BEGIN

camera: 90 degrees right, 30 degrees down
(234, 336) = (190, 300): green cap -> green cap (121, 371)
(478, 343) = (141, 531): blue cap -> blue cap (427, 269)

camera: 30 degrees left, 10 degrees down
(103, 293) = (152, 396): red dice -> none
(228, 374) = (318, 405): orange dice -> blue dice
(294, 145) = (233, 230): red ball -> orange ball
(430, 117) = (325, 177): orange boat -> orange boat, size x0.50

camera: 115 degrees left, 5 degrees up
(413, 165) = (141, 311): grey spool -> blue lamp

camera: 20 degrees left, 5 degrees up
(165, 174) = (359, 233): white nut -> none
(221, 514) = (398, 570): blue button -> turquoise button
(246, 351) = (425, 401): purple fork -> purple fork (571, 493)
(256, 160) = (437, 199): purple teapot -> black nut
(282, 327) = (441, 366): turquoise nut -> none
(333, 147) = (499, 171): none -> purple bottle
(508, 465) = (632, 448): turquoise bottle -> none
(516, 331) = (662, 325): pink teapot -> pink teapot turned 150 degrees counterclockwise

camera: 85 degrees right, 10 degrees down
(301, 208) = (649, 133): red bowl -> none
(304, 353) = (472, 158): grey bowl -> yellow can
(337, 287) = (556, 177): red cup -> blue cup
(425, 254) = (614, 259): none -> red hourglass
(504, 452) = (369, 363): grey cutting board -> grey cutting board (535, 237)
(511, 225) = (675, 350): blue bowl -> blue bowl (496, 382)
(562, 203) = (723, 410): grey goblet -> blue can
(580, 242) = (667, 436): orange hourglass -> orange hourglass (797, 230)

END

→ **GOAL OF THE EXERCISE**
Your task is to retype the entries verbatim, starting with the line that holds "(282, 327) = (441, 366): turquoise" and stopping after the line that holds "(511, 225) = (675, 350): blue".

→ **THE ANSWER**
(282, 327) = (441, 366): turquoise nut -> none
(333, 147) = (499, 171): none -> purple bottle
(508, 465) = (632, 448): turquoise bottle -> none
(516, 331) = (662, 325): pink teapot -> pink teapot turned 150 degrees counterclockwise

camera: 85 degrees right, 10 degrees down
(301, 208) = (649, 133): red bowl -> none
(304, 353) = (472, 158): grey bowl -> yellow can
(337, 287) = (556, 177): red cup -> blue cup
(425, 254) = (614, 259): none -> red hourglass
(504, 452) = (369, 363): grey cutting board -> grey cutting board (535, 237)
(511, 225) = (675, 350): blue bowl -> blue bowl (496, 382)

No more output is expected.